* WHAT IS EXPECTED:
What you return should match the material below line for line, except that no image appears in it.

* DATA SHOWN:
BEGIN

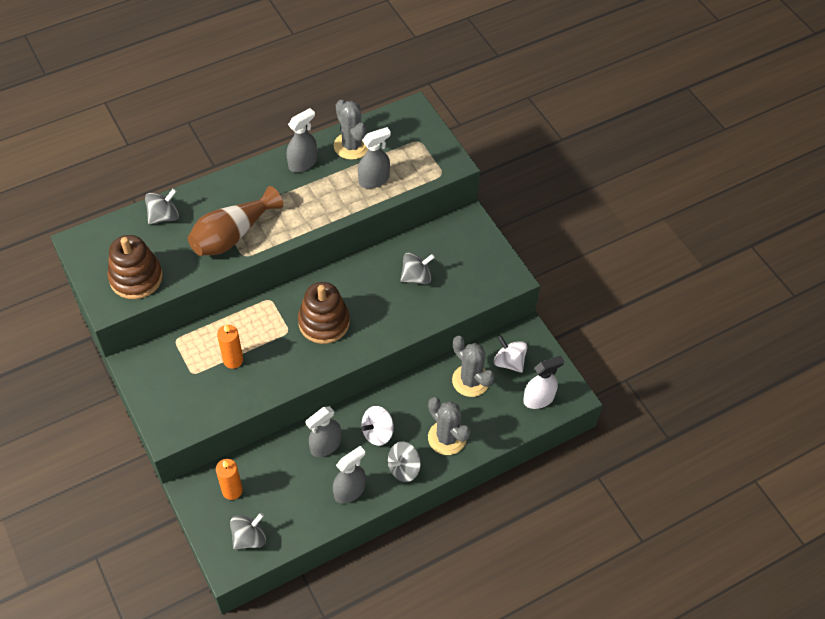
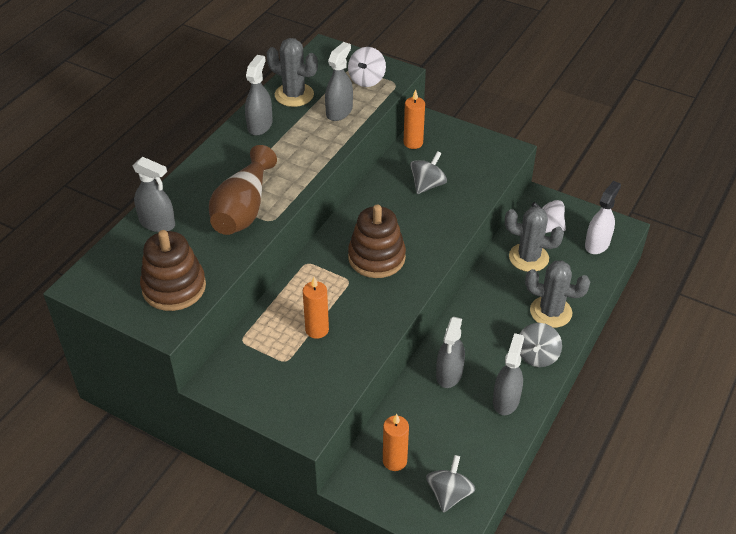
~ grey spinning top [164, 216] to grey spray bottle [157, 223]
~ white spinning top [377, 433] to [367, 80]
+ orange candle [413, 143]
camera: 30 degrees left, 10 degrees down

END

* ANSWER SPACE:
~ grey spinning top [164, 216] to grey spray bottle [157, 223]
~ white spinning top [377, 433] to [367, 80]
+ orange candle [413, 143]
camera: 30 degrees left, 10 degrees down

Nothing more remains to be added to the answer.